**Exercise brief**. Every entry below should be printed exactly, without its images.

**Provided entries**.
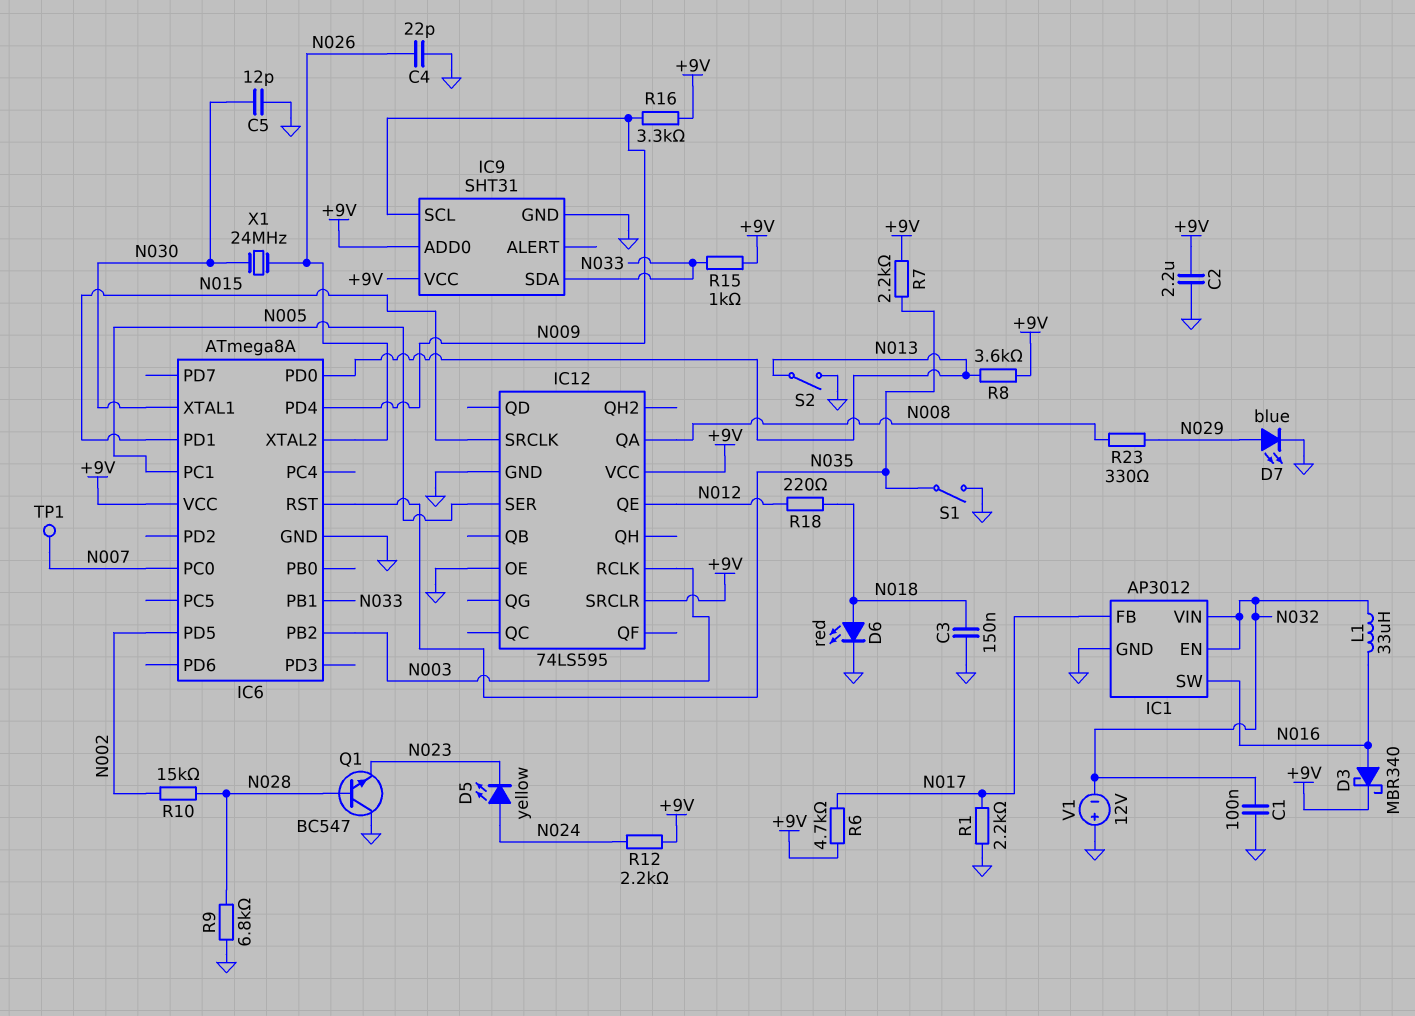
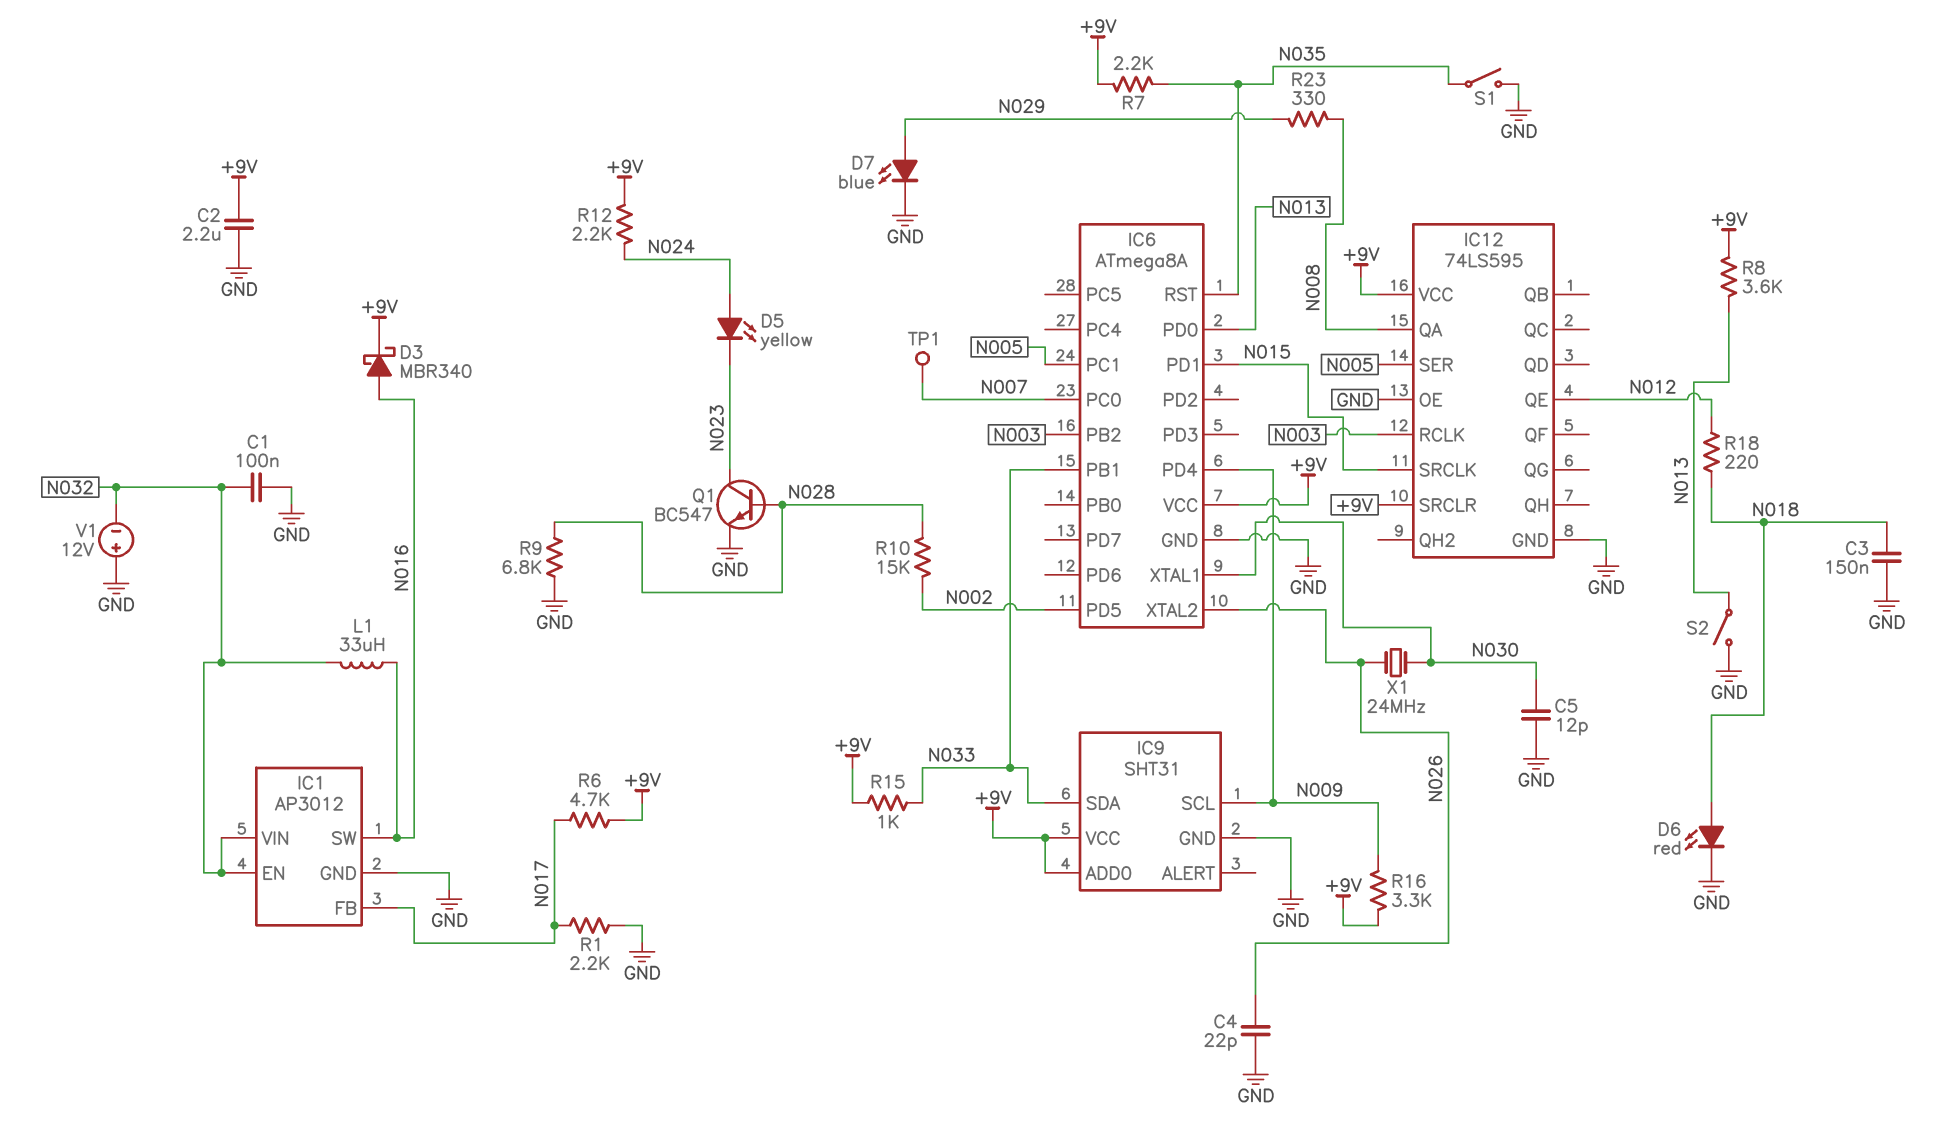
Q1: NPN BC547 (B N028, C GND, E N023) -> NPN BC547 (B N028, C N023, E GND)

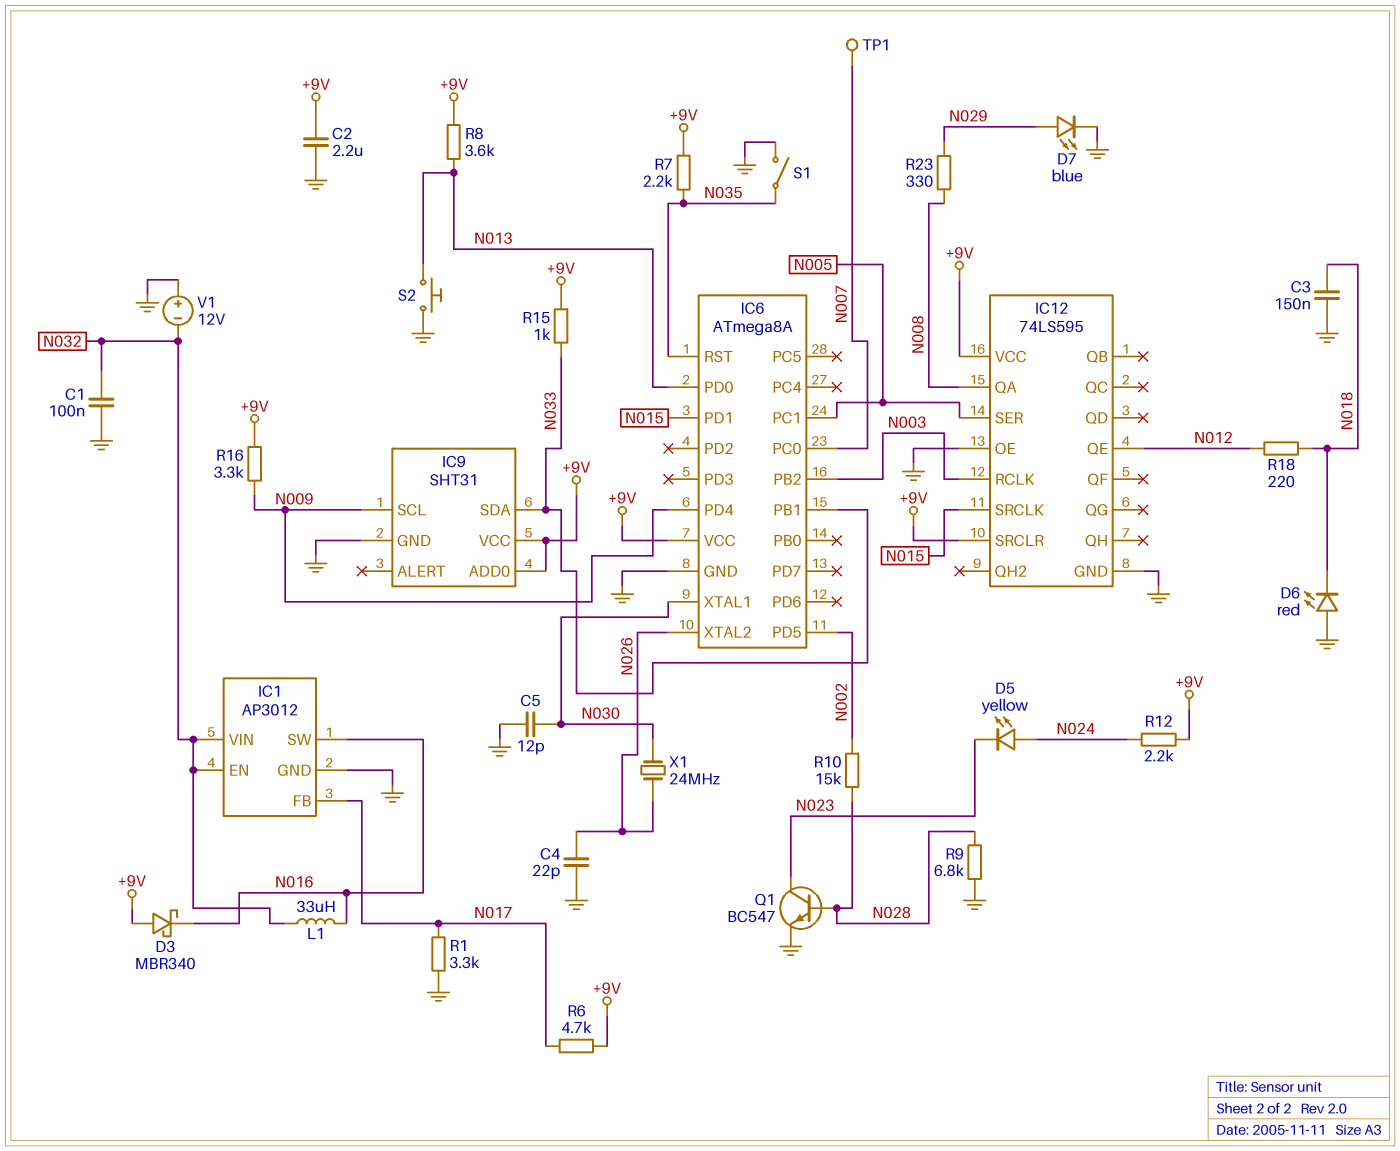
D3: schottky MBR340 (A N016, K +9V) -> schottky MBR340 (A +9V, K N016)
D6: LED red (A N018, K GND) -> LED red (A GND, K N018)
R1: 2.2k (GND, N017) -> 3.3k (GND, N017)
S2: switch (GND, N013) -> button (GND, N013)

**Task response**.
Q1: NPN BC547 (B N028, C GND, E N023) -> NPN BC547 (B N028, C N023, E GND)

D3: schottky MBR340 (A N016, K +9V) -> schottky MBR340 (A +9V, K N016)
D6: LED red (A N018, K GND) -> LED red (A GND, K N018)
R1: 2.2k (GND, N017) -> 3.3k (GND, N017)
S2: switch (GND, N013) -> button (GND, N013)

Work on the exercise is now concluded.